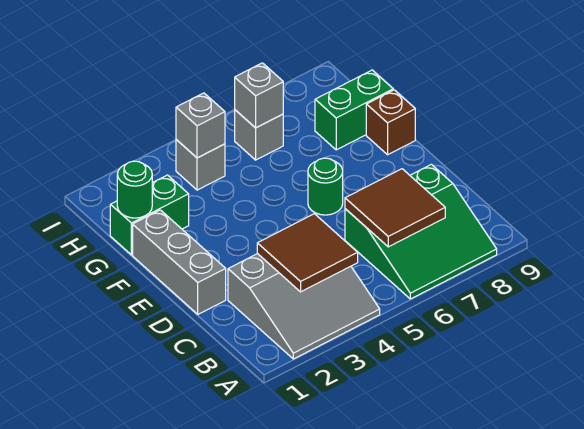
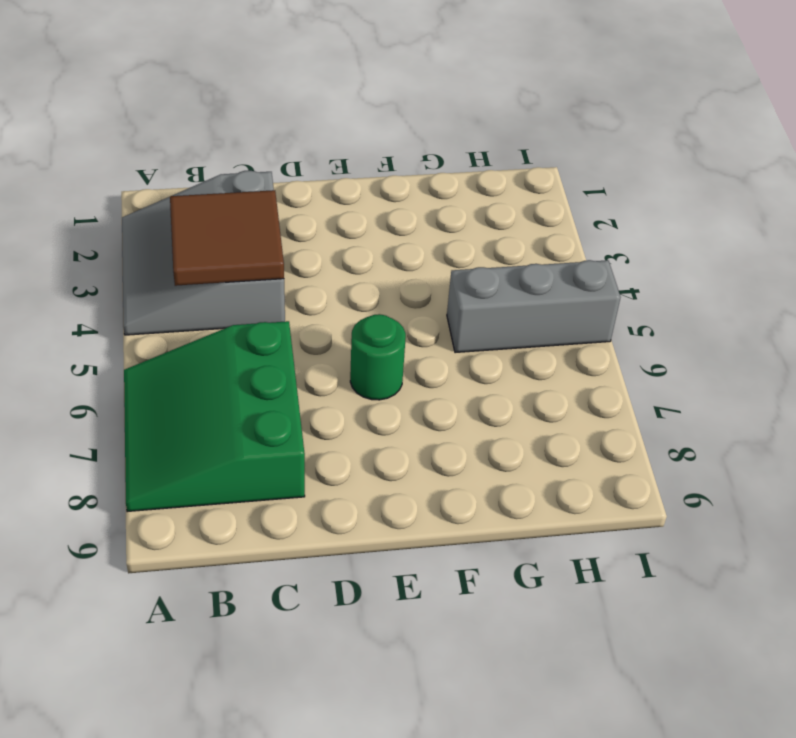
grey brick G5:I5 level 1 -> grey brick D1:F1 level 1
none -> brown brick F9 level 1
none -> green brick G1:G2 level 1
none -> green brick G8:G9 level 1

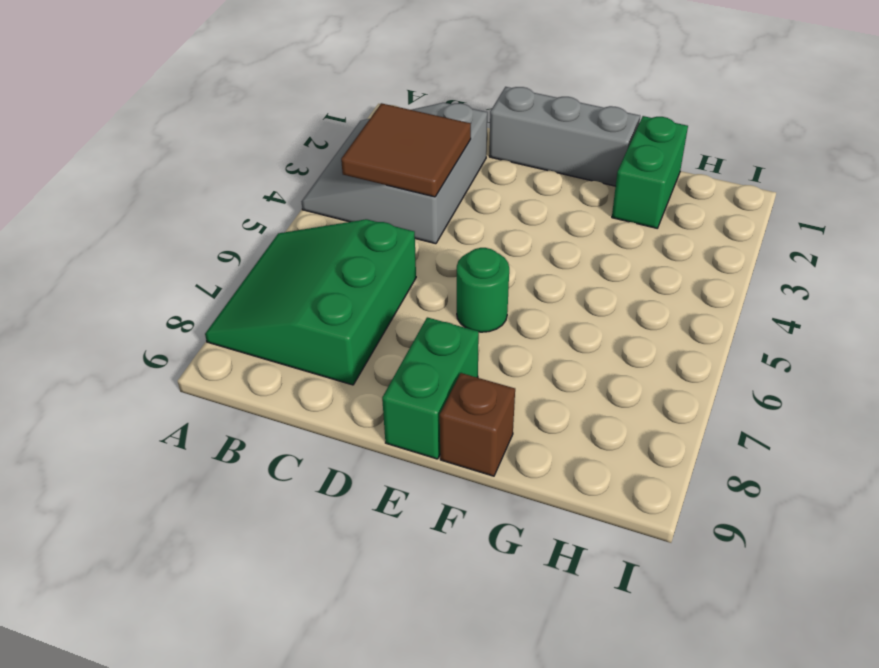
green brick E8:E9 level 1 -> green brick G8:G9 level 1
none -> grey brick H4 level 1
none -> grey brick H6 level 1
none -> brown tile B6:C7 level 2

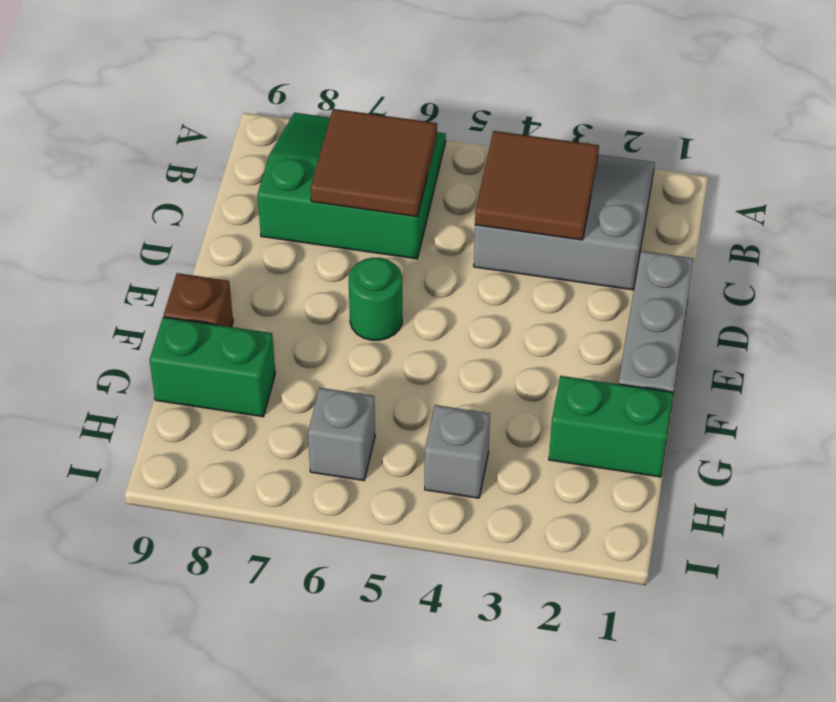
none -> green round brick G1 level 2
none -> grey brick H4 level 2
none -> grey brick H6 level 2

__Work to be completed__. Transcribe the data exactly, minus any images.

__Solution for this task__.
grey brick G5:I5 level 1 -> grey brick D1:F1 level 1
none -> brown brick F9 level 1
none -> green brick G1:G2 level 1
none -> green brick G8:G9 level 1

green brick E8:E9 level 1 -> green brick G8:G9 level 1
none -> grey brick H4 level 1
none -> grey brick H6 level 1
none -> brown tile B6:C7 level 2

none -> green round brick G1 level 2
none -> grey brick H4 level 2
none -> grey brick H6 level 2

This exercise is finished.